Segment Open

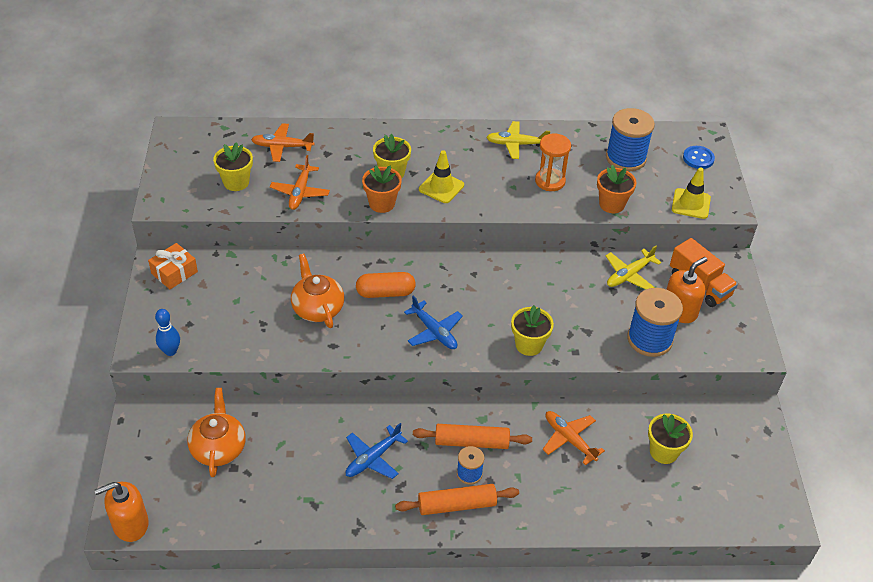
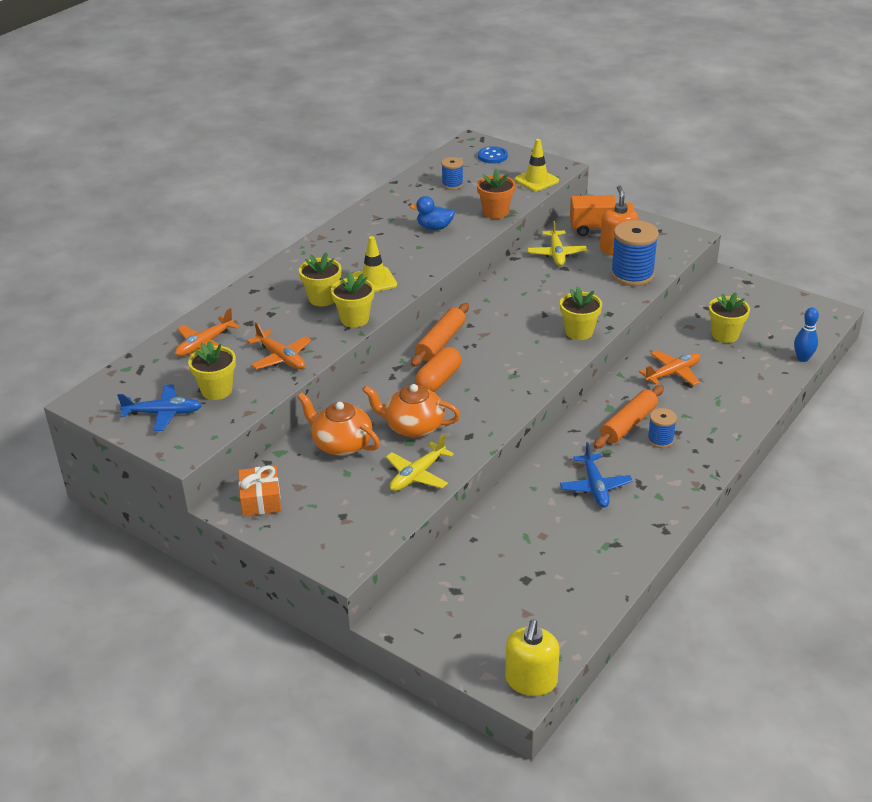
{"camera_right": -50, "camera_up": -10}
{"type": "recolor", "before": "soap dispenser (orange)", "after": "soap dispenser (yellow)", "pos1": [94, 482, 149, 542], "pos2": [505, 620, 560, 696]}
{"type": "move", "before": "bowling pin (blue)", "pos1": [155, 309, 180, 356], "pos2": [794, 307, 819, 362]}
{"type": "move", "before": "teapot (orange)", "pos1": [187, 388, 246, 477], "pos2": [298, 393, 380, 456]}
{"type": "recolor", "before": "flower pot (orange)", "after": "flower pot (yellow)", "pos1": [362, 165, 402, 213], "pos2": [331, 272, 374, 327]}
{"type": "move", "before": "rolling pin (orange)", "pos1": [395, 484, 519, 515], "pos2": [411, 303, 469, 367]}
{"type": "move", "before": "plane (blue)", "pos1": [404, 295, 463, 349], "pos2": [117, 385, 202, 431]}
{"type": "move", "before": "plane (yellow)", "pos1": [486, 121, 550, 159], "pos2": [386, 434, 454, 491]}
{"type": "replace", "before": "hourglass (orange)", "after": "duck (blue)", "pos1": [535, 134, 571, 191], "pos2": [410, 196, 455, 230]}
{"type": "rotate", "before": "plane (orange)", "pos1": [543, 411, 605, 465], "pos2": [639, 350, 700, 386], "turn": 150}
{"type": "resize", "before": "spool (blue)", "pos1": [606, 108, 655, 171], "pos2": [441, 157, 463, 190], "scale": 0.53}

Segment Closed

### Action item
Leave out the pictures and print each record exactly as it stands.

### Solution to this exercise
{"camera_right": -50, "camera_up": -10}
{"type": "recolor", "before": "soap dispenser (orange)", "after": "soap dispenser (yellow)", "pos1": [94, 482, 149, 542], "pos2": [505, 620, 560, 696]}
{"type": "move", "before": "bowling pin (blue)", "pos1": [155, 309, 180, 356], "pos2": [794, 307, 819, 362]}
{"type": "move", "before": "teapot (orange)", "pos1": [187, 388, 246, 477], "pos2": [298, 393, 380, 456]}
{"type": "recolor", "before": "flower pot (orange)", "after": "flower pot (yellow)", "pos1": [362, 165, 402, 213], "pos2": [331, 272, 374, 327]}
{"type": "move", "before": "rolling pin (orange)", "pos1": [395, 484, 519, 515], "pos2": [411, 303, 469, 367]}
{"type": "move", "before": "plane (blue)", "pos1": [404, 295, 463, 349], "pos2": [117, 385, 202, 431]}
{"type": "move", "before": "plane (yellow)", "pos1": [486, 121, 550, 159], "pos2": [386, 434, 454, 491]}
{"type": "replace", "before": "hourglass (orange)", "after": "duck (blue)", "pos1": [535, 134, 571, 191], "pos2": [410, 196, 455, 230]}
{"type": "rotate", "before": "plane (orange)", "pos1": [543, 411, 605, 465], "pos2": [639, 350, 700, 386], "turn": 150}
{"type": "resize", "before": "spool (blue)", "pos1": [606, 108, 655, 171], "pos2": [441, 157, 463, 190], "scale": 0.53}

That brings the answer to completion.